(WORK ITEM): Using the word "degrees" as the filter, copy each matching line from the records.

- - - - - - -

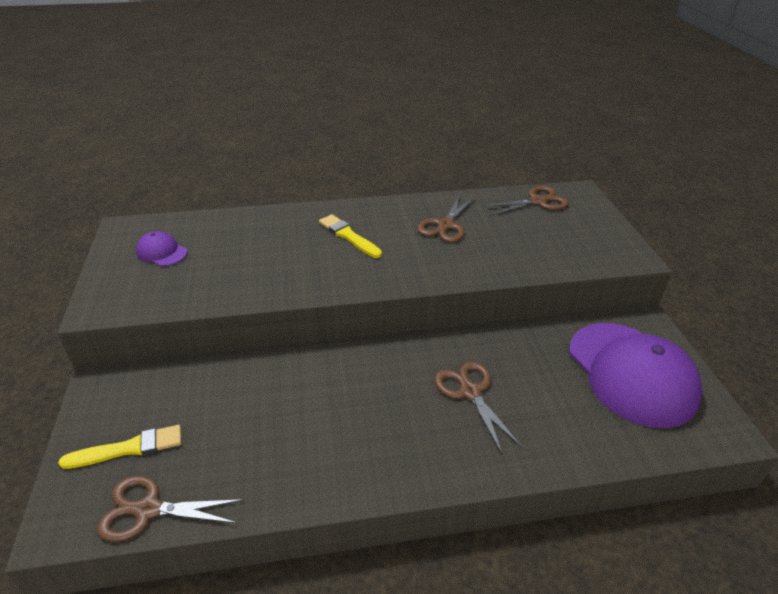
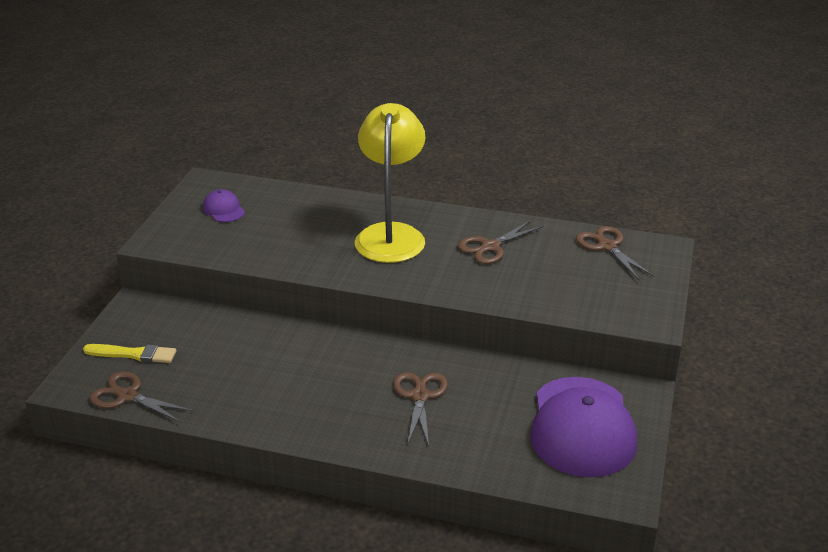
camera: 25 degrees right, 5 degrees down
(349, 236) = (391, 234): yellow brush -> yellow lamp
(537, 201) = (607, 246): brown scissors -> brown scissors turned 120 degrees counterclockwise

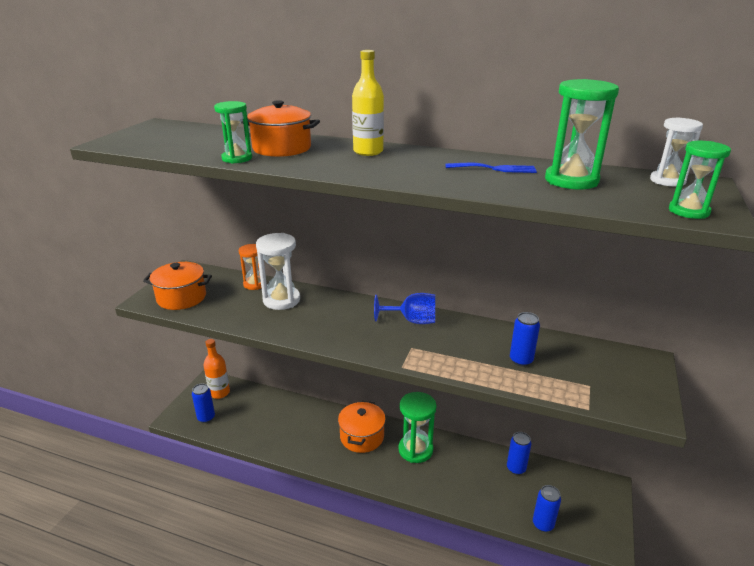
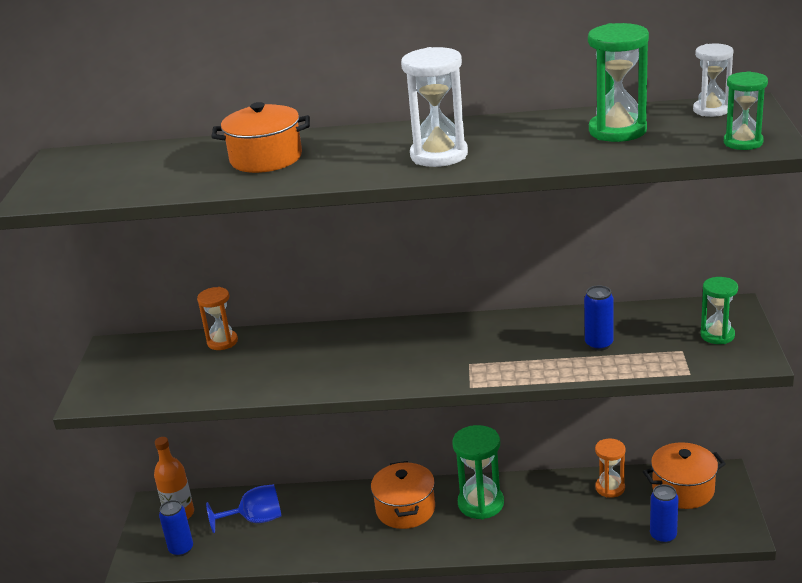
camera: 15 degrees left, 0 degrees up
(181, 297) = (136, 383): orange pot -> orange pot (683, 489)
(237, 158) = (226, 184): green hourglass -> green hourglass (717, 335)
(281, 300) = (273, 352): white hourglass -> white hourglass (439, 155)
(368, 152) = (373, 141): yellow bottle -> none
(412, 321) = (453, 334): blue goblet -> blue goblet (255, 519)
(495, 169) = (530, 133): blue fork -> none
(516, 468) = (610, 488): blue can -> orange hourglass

- - - - - - -

(THE COMPLETED TASK):
camera: 25 degrees right, 5 degrees down
(537, 201) = (607, 246): brown scissors -> brown scissors turned 120 degrees counterclockwise
camera: 15 degrees left, 0 degrees up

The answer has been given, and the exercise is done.